*** Data to use ***

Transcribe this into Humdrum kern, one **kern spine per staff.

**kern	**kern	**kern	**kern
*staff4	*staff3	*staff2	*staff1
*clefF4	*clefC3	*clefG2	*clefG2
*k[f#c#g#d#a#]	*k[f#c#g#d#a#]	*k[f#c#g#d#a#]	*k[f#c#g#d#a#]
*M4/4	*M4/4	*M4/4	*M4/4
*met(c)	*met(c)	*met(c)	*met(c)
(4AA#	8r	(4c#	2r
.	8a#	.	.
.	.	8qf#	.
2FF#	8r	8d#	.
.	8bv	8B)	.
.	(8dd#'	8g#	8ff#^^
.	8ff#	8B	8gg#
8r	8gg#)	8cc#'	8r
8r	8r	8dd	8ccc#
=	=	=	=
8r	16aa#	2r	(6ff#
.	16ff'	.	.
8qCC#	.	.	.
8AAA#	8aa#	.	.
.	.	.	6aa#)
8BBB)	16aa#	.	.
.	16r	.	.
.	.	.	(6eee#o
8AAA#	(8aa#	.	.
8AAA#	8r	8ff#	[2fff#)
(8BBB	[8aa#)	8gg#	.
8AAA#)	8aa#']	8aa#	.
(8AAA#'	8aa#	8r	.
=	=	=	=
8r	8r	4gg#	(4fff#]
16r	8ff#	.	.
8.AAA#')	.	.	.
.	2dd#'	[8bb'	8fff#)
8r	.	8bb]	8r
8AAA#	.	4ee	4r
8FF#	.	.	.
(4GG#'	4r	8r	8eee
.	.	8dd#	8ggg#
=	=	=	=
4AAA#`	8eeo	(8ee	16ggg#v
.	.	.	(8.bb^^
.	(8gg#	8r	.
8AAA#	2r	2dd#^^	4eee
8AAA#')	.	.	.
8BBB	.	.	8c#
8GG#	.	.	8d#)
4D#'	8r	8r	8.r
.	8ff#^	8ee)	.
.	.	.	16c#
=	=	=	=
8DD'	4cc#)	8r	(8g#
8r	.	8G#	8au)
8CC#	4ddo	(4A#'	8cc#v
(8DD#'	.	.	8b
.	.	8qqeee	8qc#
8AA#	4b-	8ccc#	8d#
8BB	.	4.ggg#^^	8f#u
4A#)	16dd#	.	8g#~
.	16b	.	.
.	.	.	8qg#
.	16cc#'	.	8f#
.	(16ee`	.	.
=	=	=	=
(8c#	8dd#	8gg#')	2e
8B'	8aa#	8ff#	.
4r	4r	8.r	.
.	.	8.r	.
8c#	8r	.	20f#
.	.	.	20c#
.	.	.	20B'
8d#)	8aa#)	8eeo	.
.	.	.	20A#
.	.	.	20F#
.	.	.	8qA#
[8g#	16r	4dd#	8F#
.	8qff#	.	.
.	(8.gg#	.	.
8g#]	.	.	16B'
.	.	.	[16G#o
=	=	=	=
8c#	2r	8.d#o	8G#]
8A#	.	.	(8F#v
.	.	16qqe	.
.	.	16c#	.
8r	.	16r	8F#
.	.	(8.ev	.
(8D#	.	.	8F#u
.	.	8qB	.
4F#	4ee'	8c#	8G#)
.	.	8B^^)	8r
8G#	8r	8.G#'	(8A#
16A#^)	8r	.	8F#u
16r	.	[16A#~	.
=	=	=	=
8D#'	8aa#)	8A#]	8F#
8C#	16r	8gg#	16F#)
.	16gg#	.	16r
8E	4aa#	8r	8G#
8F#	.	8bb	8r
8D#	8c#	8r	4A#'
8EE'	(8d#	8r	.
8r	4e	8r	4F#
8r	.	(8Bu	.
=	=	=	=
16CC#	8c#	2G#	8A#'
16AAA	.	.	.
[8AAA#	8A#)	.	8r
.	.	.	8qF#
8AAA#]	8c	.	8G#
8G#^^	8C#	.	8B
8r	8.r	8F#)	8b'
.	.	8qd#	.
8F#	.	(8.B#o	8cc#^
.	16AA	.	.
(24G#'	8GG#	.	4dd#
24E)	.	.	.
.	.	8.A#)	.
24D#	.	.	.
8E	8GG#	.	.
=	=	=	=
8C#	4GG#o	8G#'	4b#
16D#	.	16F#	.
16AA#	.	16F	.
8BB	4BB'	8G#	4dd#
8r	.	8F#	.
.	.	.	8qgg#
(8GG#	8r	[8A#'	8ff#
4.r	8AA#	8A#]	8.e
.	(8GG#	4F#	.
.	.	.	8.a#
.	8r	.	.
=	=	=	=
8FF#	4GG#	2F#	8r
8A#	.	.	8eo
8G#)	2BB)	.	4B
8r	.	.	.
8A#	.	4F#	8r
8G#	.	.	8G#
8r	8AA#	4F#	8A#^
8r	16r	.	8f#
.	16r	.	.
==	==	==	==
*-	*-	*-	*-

***

- [Stated problem]:
Copy every line of the material above that contains the string "kern".

- [Written solution]:
Transcribe this into Humdrum kern, one **kern spine per staff.
**kern	**kern	**kern	**kern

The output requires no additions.